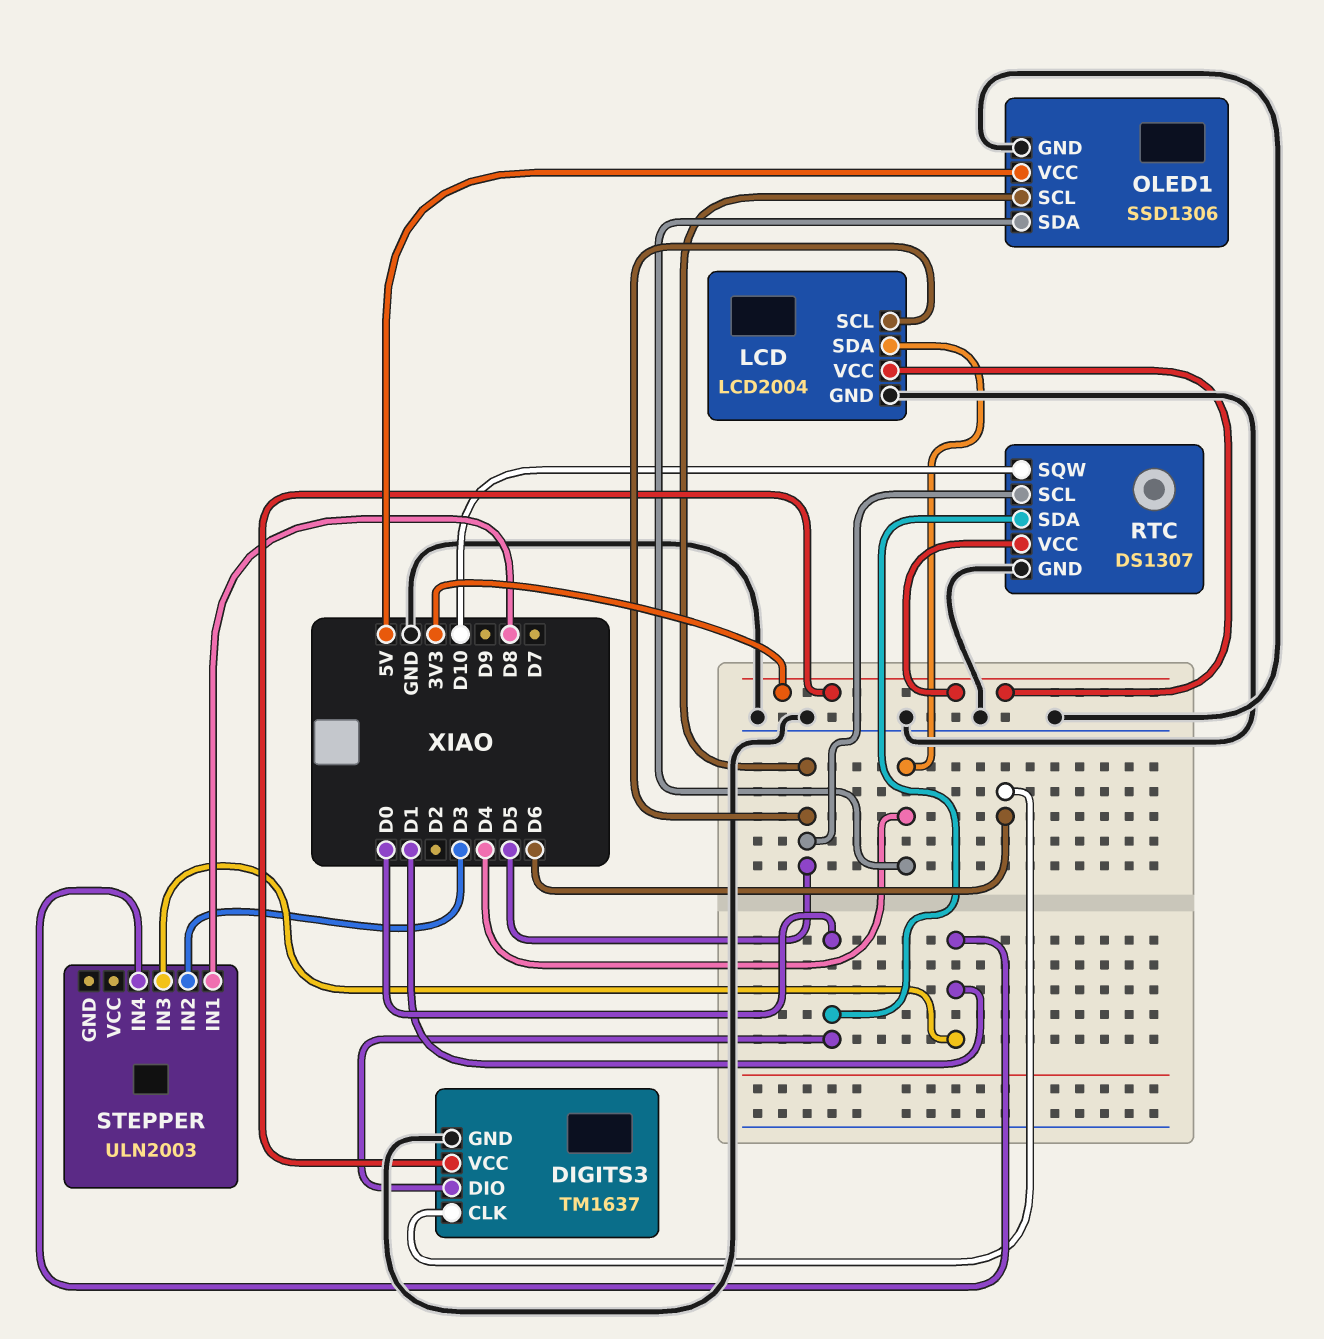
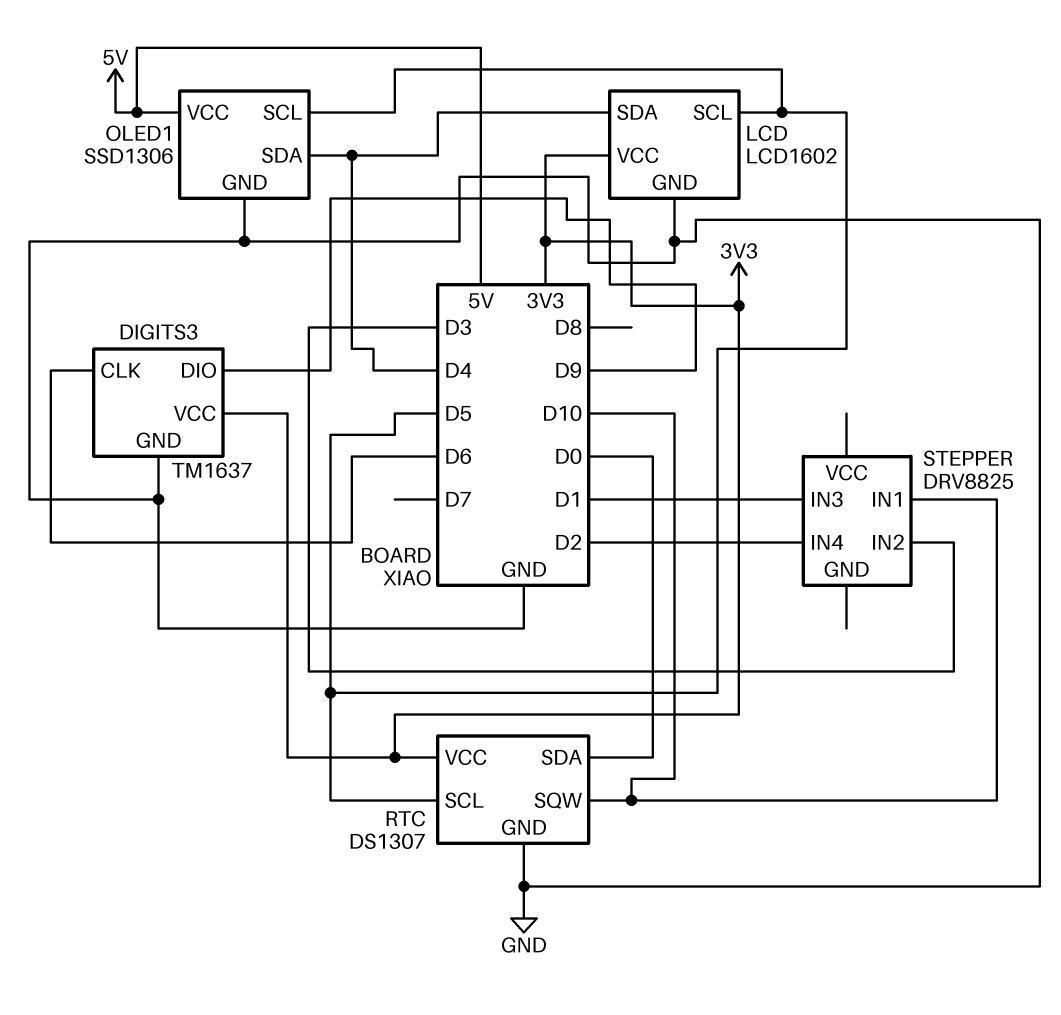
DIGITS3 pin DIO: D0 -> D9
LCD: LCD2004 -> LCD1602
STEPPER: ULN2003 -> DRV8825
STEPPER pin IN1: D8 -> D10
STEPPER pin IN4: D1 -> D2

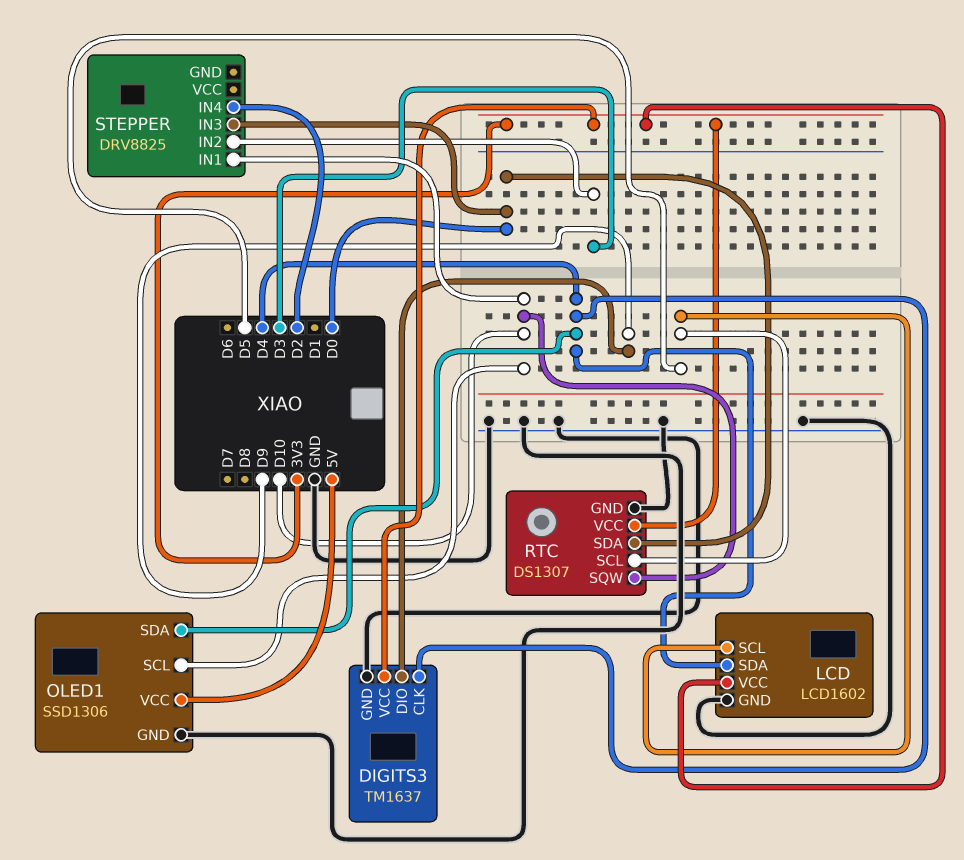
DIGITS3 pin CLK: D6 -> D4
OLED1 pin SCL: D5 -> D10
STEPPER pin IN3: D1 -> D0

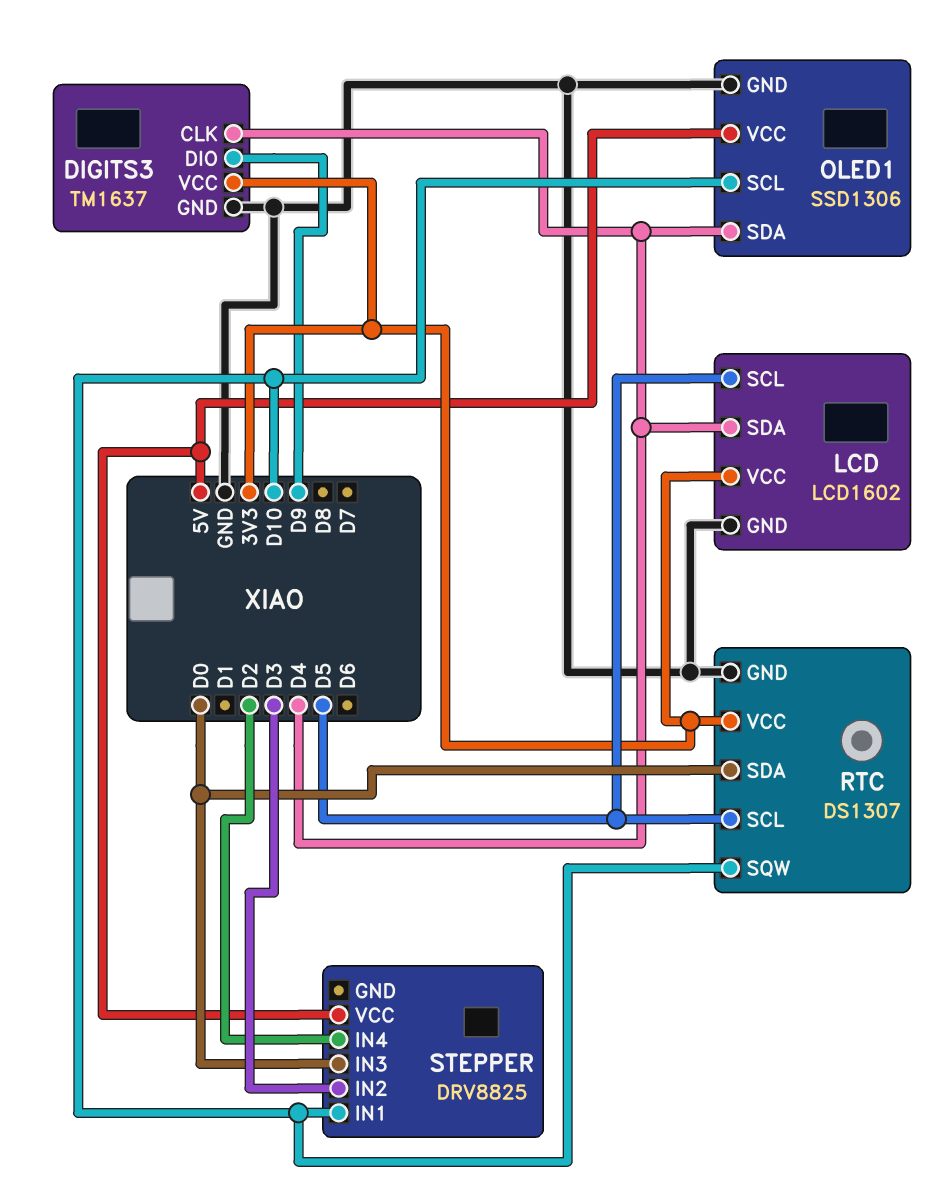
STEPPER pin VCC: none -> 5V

▶ _INSTRUCTIONS FOR THE TASK_: Everything in the data except the pictures must be transcribed exactly.

▶ _RESPONSE FOR THIS EXERCISE_:
DIGITS3 pin DIO: D0 -> D9
LCD: LCD2004 -> LCD1602
STEPPER: ULN2003 -> DRV8825
STEPPER pin IN1: D8 -> D10
STEPPER pin IN4: D1 -> D2

DIGITS3 pin CLK: D6 -> D4
OLED1 pin SCL: D5 -> D10
STEPPER pin IN3: D1 -> D0

STEPPER pin VCC: none -> 5V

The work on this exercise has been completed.